WORK INSTRUCTION → Do not include the pictures; repeat the rest of the data exactly.
▼
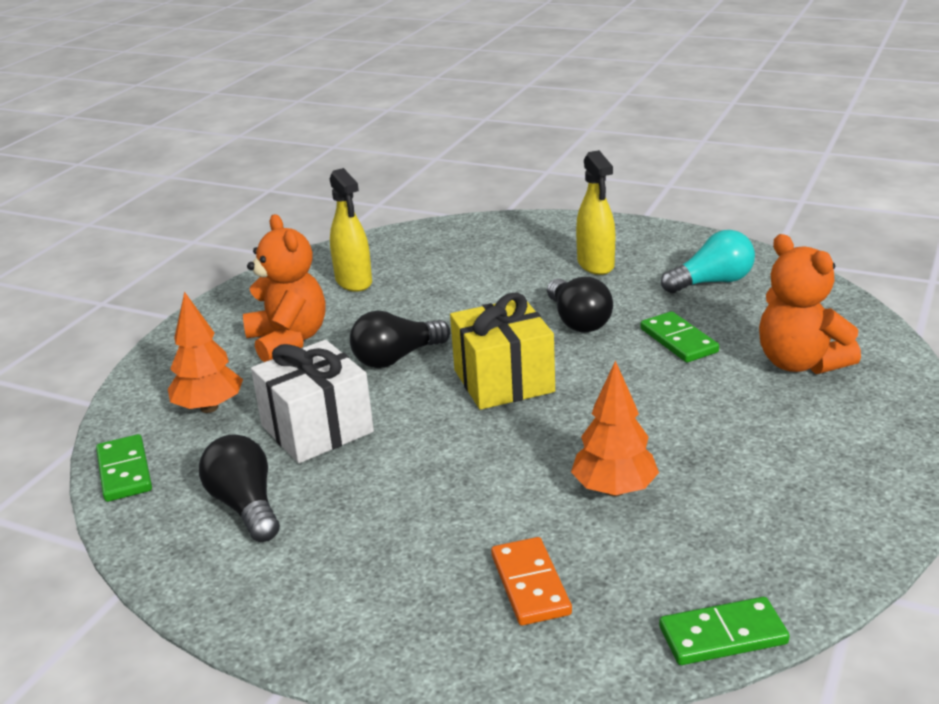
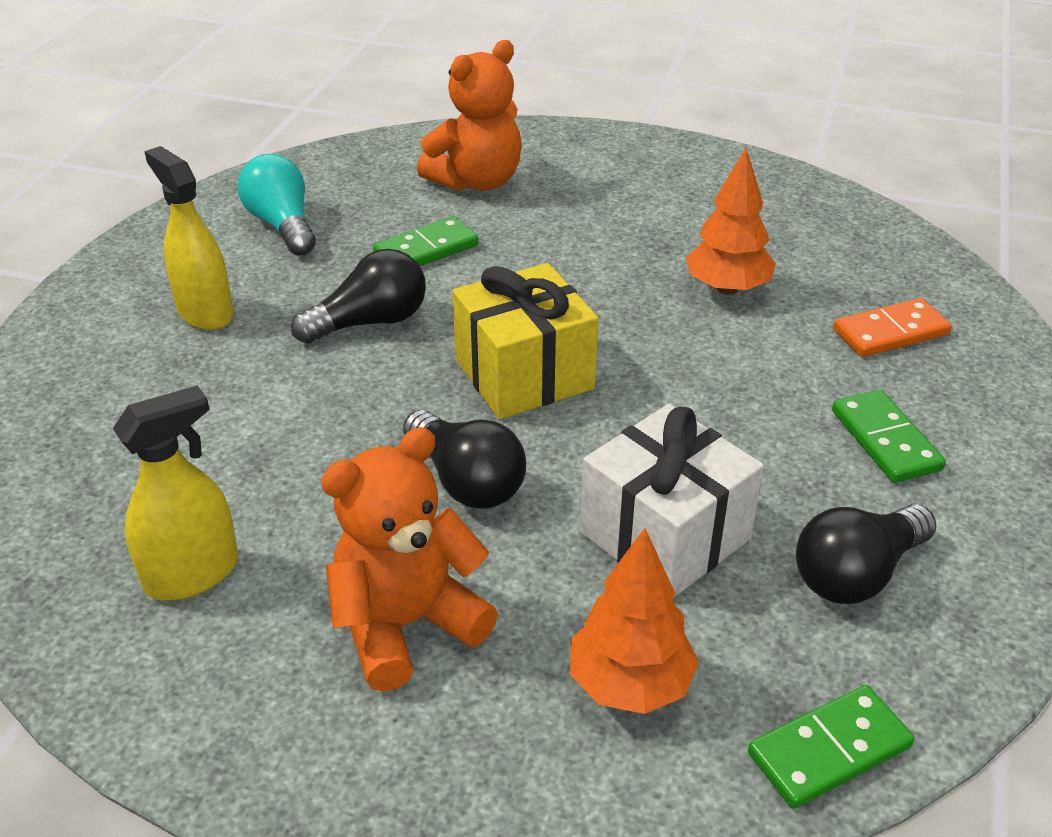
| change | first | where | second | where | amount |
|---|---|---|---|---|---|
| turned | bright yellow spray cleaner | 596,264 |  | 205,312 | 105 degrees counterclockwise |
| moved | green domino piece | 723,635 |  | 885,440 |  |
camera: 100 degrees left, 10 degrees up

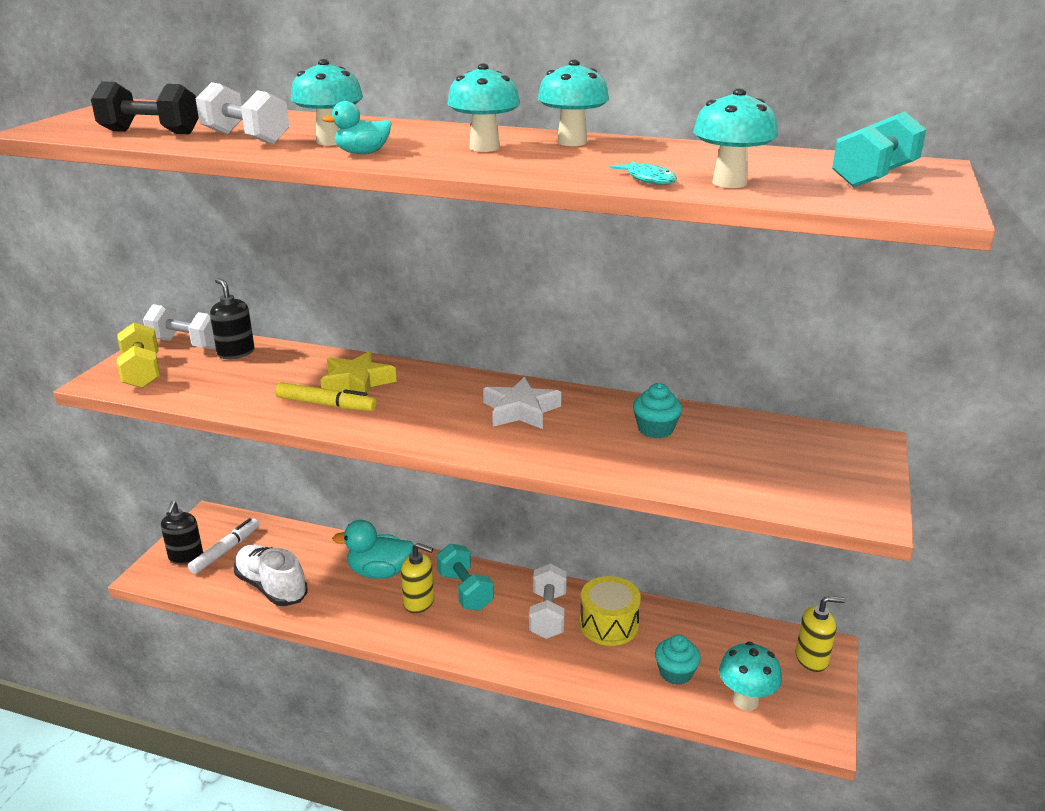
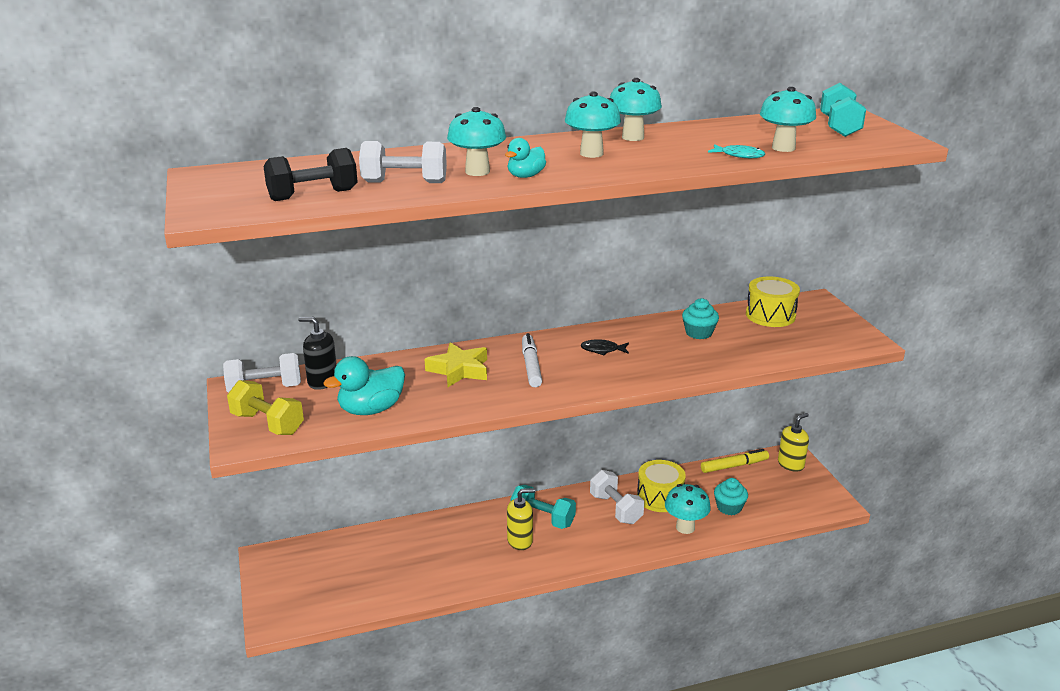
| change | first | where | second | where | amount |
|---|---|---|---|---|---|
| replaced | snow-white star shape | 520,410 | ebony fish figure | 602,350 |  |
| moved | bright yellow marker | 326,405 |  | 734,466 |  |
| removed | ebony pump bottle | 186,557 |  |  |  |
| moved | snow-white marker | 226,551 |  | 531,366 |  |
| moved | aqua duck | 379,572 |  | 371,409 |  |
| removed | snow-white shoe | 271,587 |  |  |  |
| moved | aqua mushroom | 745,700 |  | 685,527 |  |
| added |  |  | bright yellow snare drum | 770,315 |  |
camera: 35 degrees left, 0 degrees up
▲
FINISHED EXERCISE →
| change | first | where | second | where | amount |
|---|---|---|---|---|---|
| turned | bright yellow spray cleaner | 596,264 |  | 205,312 | 105 degrees counterclockwise |
| moved | green domino piece | 723,635 |  | 885,440 |  |
camera: 100 degrees left, 10 degrees up

| change | first | where | second | where | amount |
|---|---|---|---|---|---|
| replaced | snow-white star shape | 520,410 | ebony fish figure | 602,350 |  |
| moved | bright yellow marker | 326,405 |  | 734,466 |  |
| removed | ebony pump bottle | 186,557 |  |  |  |
| moved | snow-white marker | 226,551 |  | 531,366 |  |
| moved | aqua duck | 379,572 |  | 371,409 |  |
| removed | snow-white shoe | 271,587 |  |  |  |
| moved | aqua mushroom | 745,700 |  | 685,527 |  |
| added |  |  | bright yellow snare drum | 770,315 |  |
camera: 35 degrees left, 0 degrees up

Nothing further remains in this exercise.